What this task involves: Output nothing except the lines from the one containing "R102: 6.8k (3V3, U101/PB4) -> none" through the final line of the data, both included, typed exactly, minus the pictures.

%%

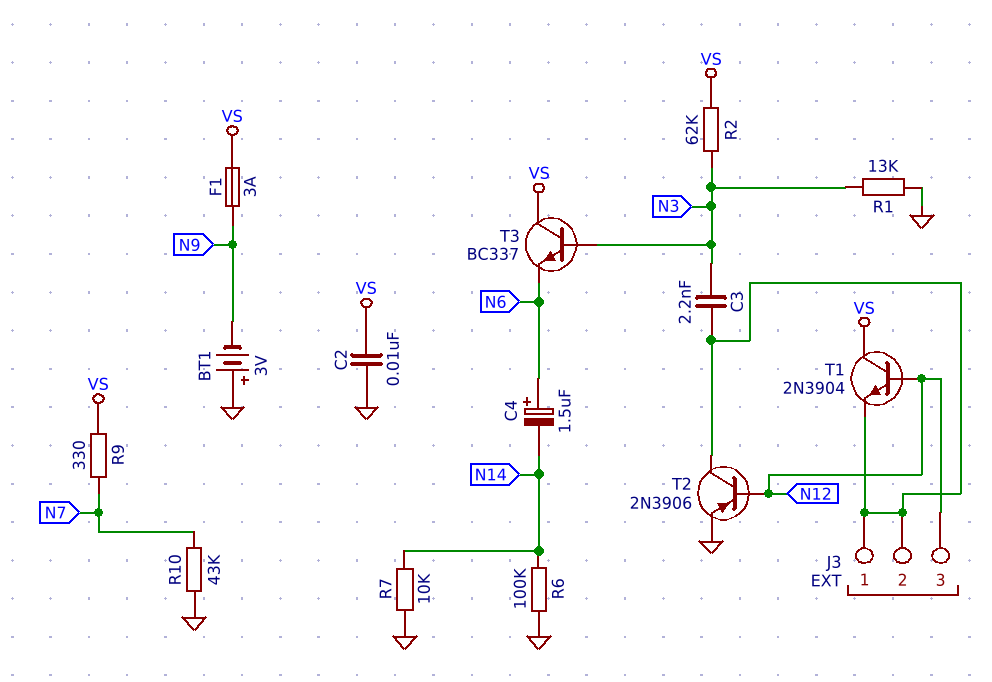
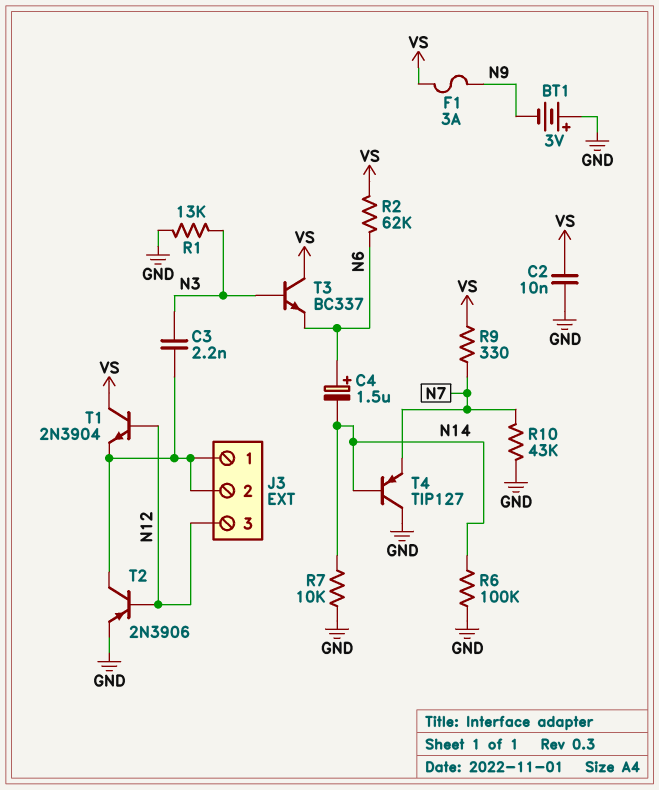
R2: 62k (N3, VS) -> 62k (N6, VS)
T4: none -> PNP TIP127 (B N14, C GND, E N7)

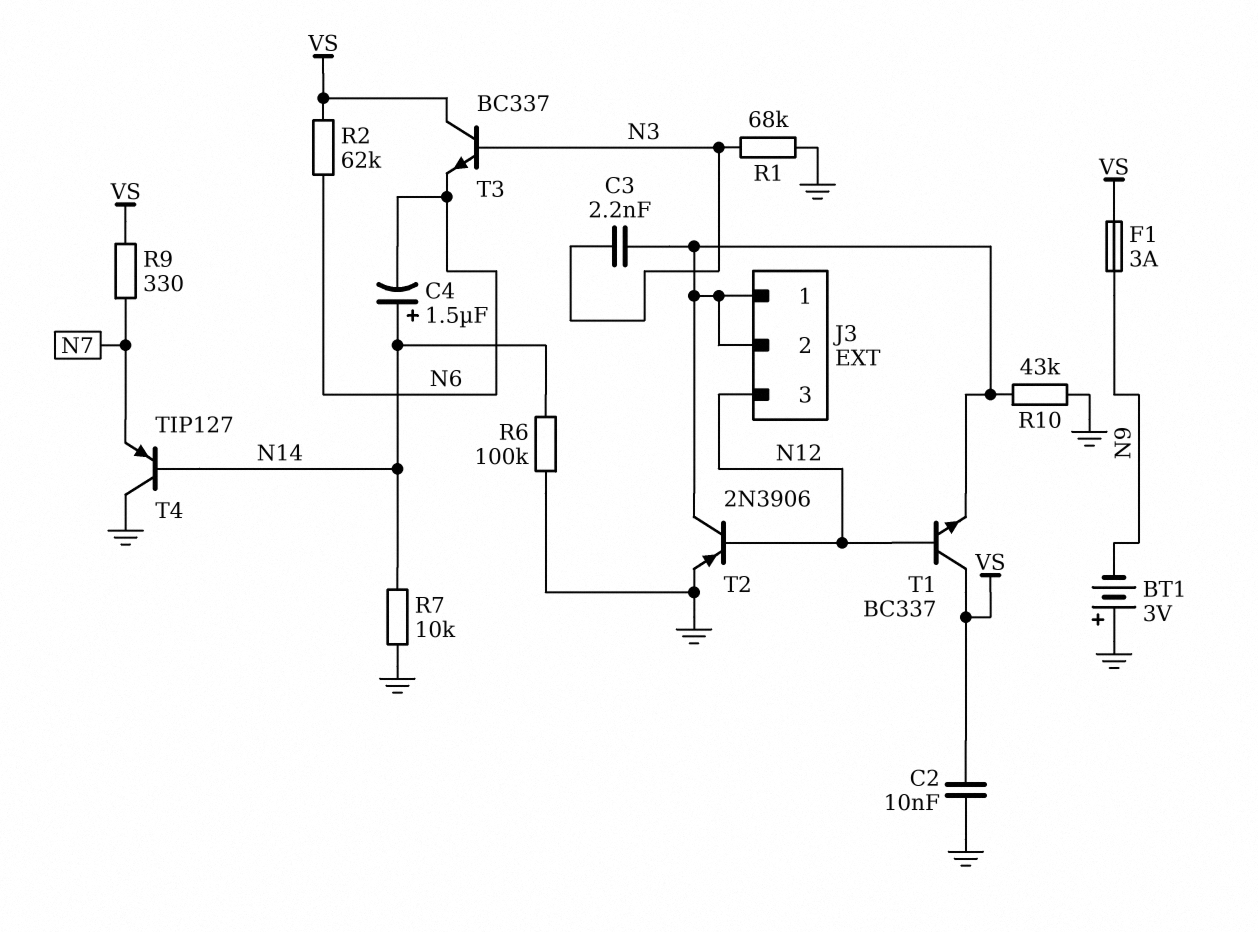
C4: 1.5uF (plus N6, minus N14) -> 1.5uF (plus N14, minus N6)
R1: 13k (GND, N3) -> 68k (GND, N3)
R10: 43k (GND, N7) -> 43k (GND, J3/1)
T1: NPN 2N3904 (B N12, C VS, E J3/1) -> NPN BC337 (B N12, C VS, E J3/1)

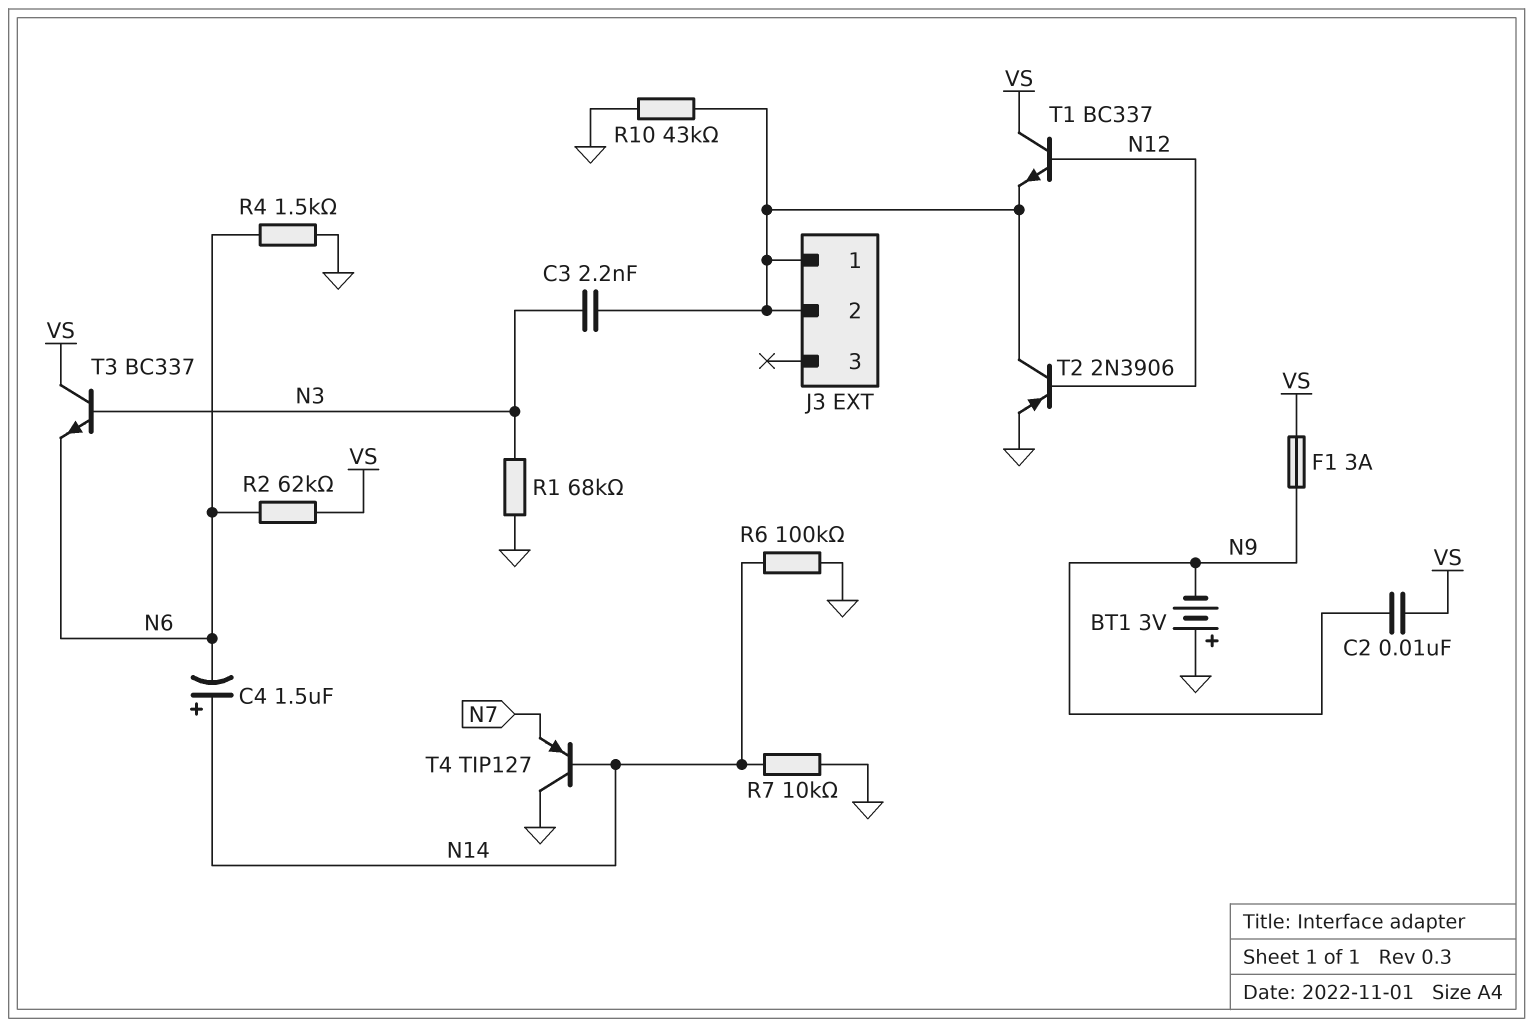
C2: 10nF (GND, VS) -> 10nF (N9, VS)
J3 pin 3: N12 -> none
R4: none -> 1.5k (GND, N6)
R9: 330 (N7, VS) -> none

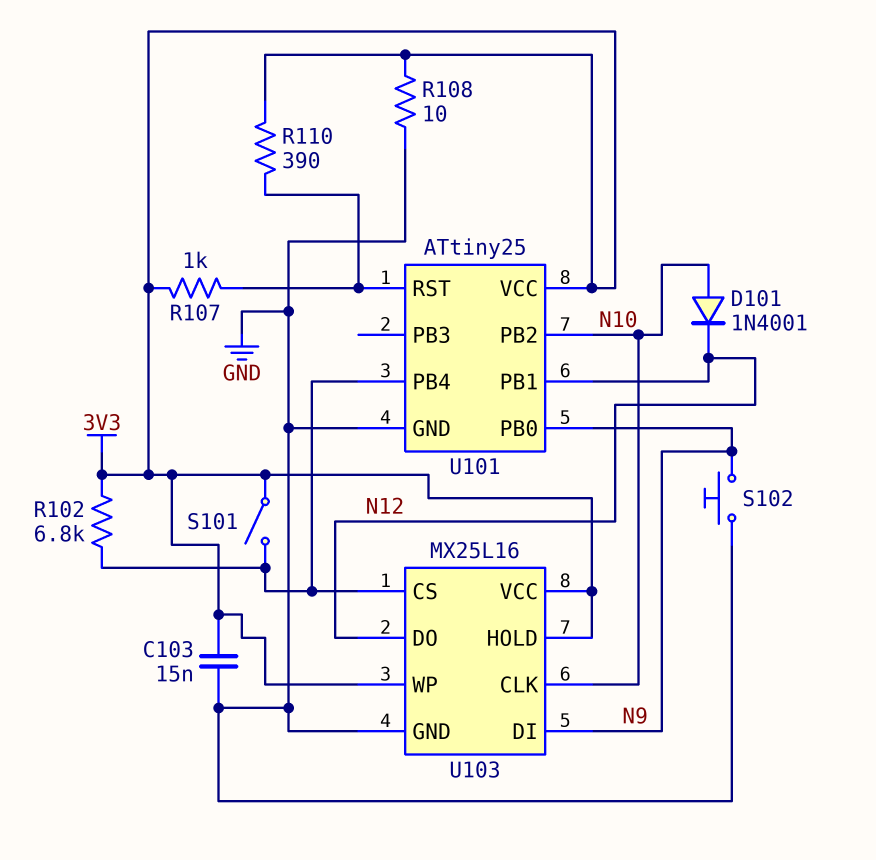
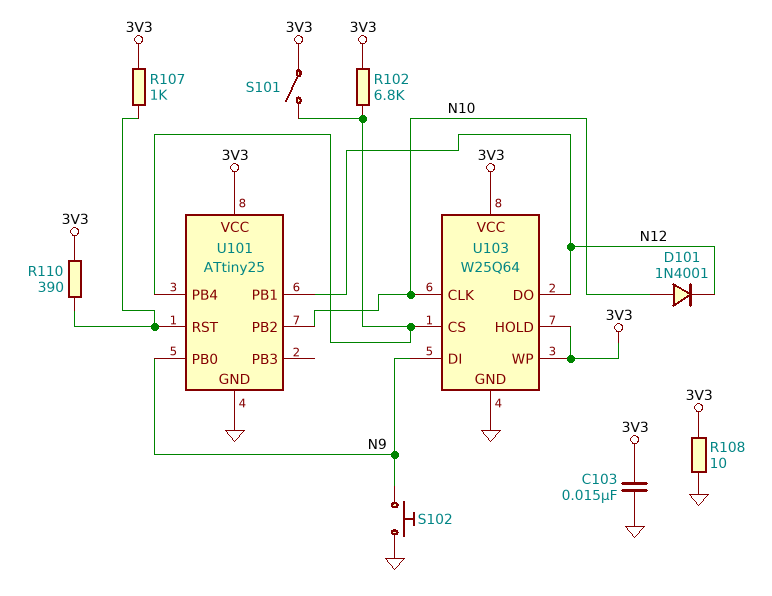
U103: MX25L16 -> W25Q64

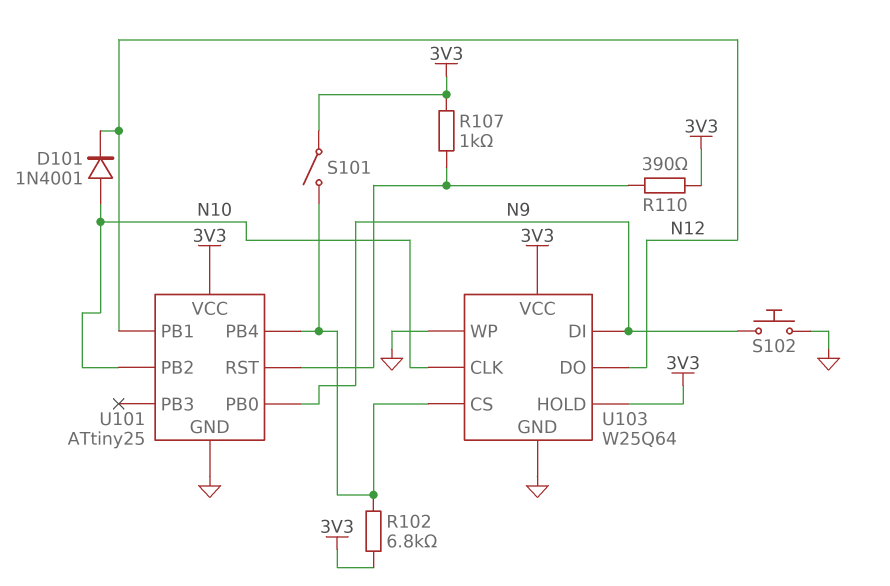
C103: 15nF (3V3, GND) -> none
R108: 10 (3V3, GND) -> none
U103 pin WP: 3V3 -> GND

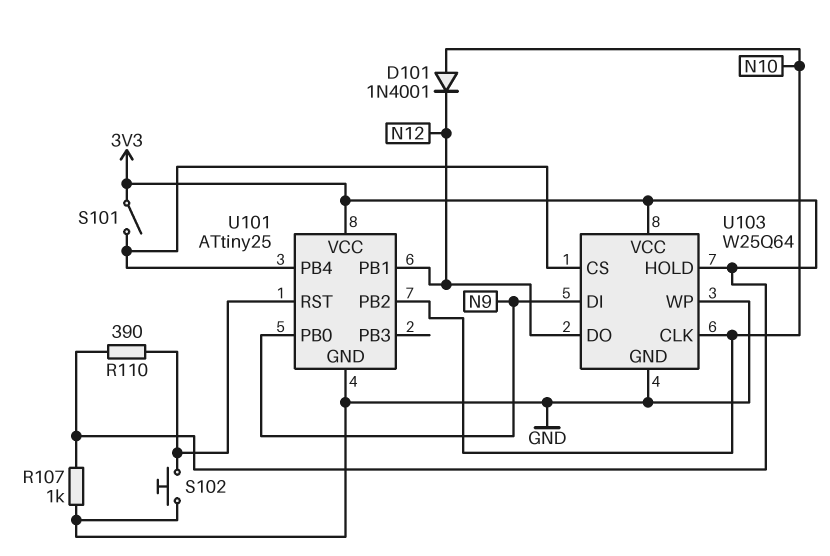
R102: 6.8k (3V3, U101/PB4) -> none
R107: 1k (3V3, U101/RST) -> 1k (3V3, GND)
S102: button (GND, N9) -> button (GND, U101/RST)

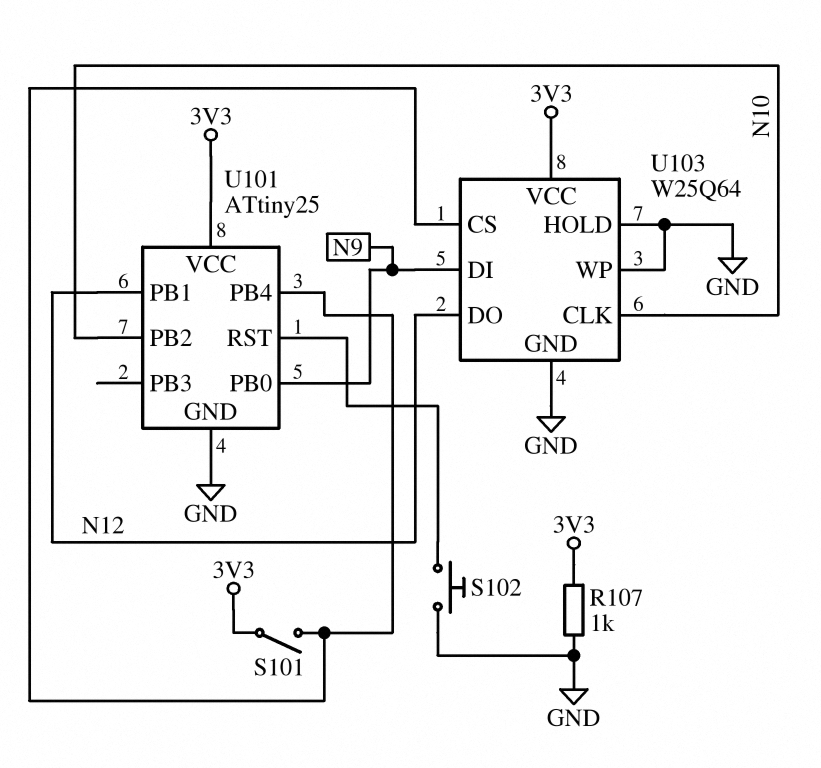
D101: diode 1N4001 (A N10, K N12) -> none
R110: 390 (3V3, U101/RST) -> none
U103 pin HOLD: 3V3 -> GND

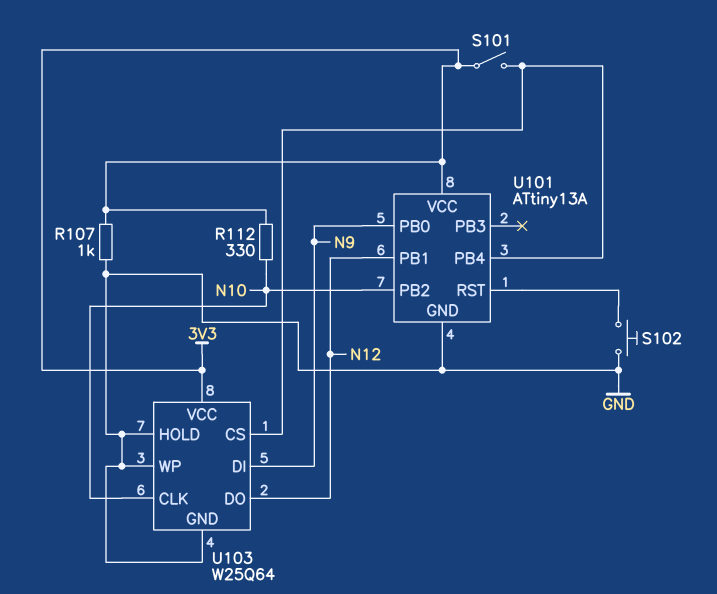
R112: none -> 330 (3V3, N10)
U101: ATtiny25 -> ATtiny13A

%%

Worked solution:
R102: 6.8k (3V3, U101/PB4) -> none
R107: 1k (3V3, U101/RST) -> 1k (3V3, GND)
S102: button (GND, N9) -> button (GND, U101/RST)

D101: diode 1N4001 (A N10, K N12) -> none
R110: 390 (3V3, U101/RST) -> none
U103 pin HOLD: 3V3 -> GND

R112: none -> 330 (3V3, N10)
U101: ATtiny25 -> ATtiny13A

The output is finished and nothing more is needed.